■ EXTRACTED ENTRIES
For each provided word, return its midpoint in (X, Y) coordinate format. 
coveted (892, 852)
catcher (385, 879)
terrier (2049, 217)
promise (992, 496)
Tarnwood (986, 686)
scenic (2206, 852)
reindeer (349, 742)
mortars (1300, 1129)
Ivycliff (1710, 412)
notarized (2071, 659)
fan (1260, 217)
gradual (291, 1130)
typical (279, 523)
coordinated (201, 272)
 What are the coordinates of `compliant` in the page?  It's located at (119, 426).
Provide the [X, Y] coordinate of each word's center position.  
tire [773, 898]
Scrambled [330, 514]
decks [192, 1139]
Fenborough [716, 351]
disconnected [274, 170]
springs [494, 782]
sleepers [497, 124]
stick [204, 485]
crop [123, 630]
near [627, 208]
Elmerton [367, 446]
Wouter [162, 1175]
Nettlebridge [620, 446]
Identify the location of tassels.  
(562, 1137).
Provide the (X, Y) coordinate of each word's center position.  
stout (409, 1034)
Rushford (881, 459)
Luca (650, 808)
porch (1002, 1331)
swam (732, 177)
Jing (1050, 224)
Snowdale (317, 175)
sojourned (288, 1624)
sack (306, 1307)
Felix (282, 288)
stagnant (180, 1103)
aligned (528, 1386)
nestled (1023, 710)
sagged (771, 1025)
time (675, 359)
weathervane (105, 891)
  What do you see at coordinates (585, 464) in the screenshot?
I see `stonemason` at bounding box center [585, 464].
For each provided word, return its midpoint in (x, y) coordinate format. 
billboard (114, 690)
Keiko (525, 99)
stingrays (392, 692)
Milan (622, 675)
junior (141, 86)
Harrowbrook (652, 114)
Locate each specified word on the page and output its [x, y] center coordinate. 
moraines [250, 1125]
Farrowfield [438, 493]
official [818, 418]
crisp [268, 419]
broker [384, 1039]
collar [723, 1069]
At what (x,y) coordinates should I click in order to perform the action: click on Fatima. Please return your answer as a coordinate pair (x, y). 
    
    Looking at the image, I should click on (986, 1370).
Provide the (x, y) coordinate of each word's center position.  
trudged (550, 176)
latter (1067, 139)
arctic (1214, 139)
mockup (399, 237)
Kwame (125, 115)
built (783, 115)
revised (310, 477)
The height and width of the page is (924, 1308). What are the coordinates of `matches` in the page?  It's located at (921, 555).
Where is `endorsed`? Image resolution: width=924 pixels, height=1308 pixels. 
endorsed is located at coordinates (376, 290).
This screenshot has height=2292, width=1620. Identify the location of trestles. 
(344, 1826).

■ WHAT NEEDS TO BE DONE
Copy every item above word for word, answers included.

■ FULL OUTPUT
For each provided word, return its midpoint in (X, Y) coordinate format. 
coveted (892, 852)
catcher (385, 879)
terrier (2049, 217)
promise (992, 496)
Tarnwood (986, 686)
scenic (2206, 852)
reindeer (349, 742)
mortars (1300, 1129)
Ivycliff (1710, 412)
notarized (2071, 659)
fan (1260, 217)
gradual (291, 1130)
typical (279, 523)
coordinated (201, 272)
 What are the coordinates of `compliant` in the page?  It's located at (119, 426).
Provide the [X, Y] coordinate of each word's center position.  
tire [773, 898]
Scrambled [330, 514]
decks [192, 1139]
Fenborough [716, 351]
disconnected [274, 170]
springs [494, 782]
sleepers [497, 124]
stick [204, 485]
crop [123, 630]
near [627, 208]
Elmerton [367, 446]
Wouter [162, 1175]
Nettlebridge [620, 446]
Identify the location of tassels.  
(562, 1137).
Provide the (X, Y) coordinate of each word's center position.  
stout (409, 1034)
Rushford (881, 459)
Luca (650, 808)
porch (1002, 1331)
swam (732, 177)
Jing (1050, 224)
Snowdale (317, 175)
sojourned (288, 1624)
sack (306, 1307)
Felix (282, 288)
stagnant (180, 1103)
aligned (528, 1386)
nestled (1023, 710)
sagged (771, 1025)
time (675, 359)
weathervane (105, 891)
  What do you see at coordinates (585, 464) in the screenshot?
I see `stonemason` at bounding box center [585, 464].
For each provided word, return its midpoint in (x, y) coordinate format. 
billboard (114, 690)
Keiko (525, 99)
stingrays (392, 692)
Milan (622, 675)
junior (141, 86)
Harrowbrook (652, 114)
Locate each specified word on the page and output its [x, y] center coordinate. 
moraines [250, 1125]
Farrowfield [438, 493]
official [818, 418]
crisp [268, 419]
broker [384, 1039]
collar [723, 1069]
At what (x,y) coordinates should I click in order to perform the action: click on Fatima. Please return your answer as a coordinate pair (x, y). 
    
    Looking at the image, I should click on (986, 1370).
Provide the (x, y) coordinate of each word's center position.  
trudged (550, 176)
latter (1067, 139)
arctic (1214, 139)
mockup (399, 237)
Kwame (125, 115)
built (783, 115)
revised (310, 477)
The height and width of the page is (924, 1308). What are the coordinates of `matches` in the page?  It's located at (921, 555).
Where is `endorsed`? Image resolution: width=924 pixels, height=1308 pixels. 
endorsed is located at coordinates (376, 290).
This screenshot has height=2292, width=1620. Identify the location of trestles. 
(344, 1826).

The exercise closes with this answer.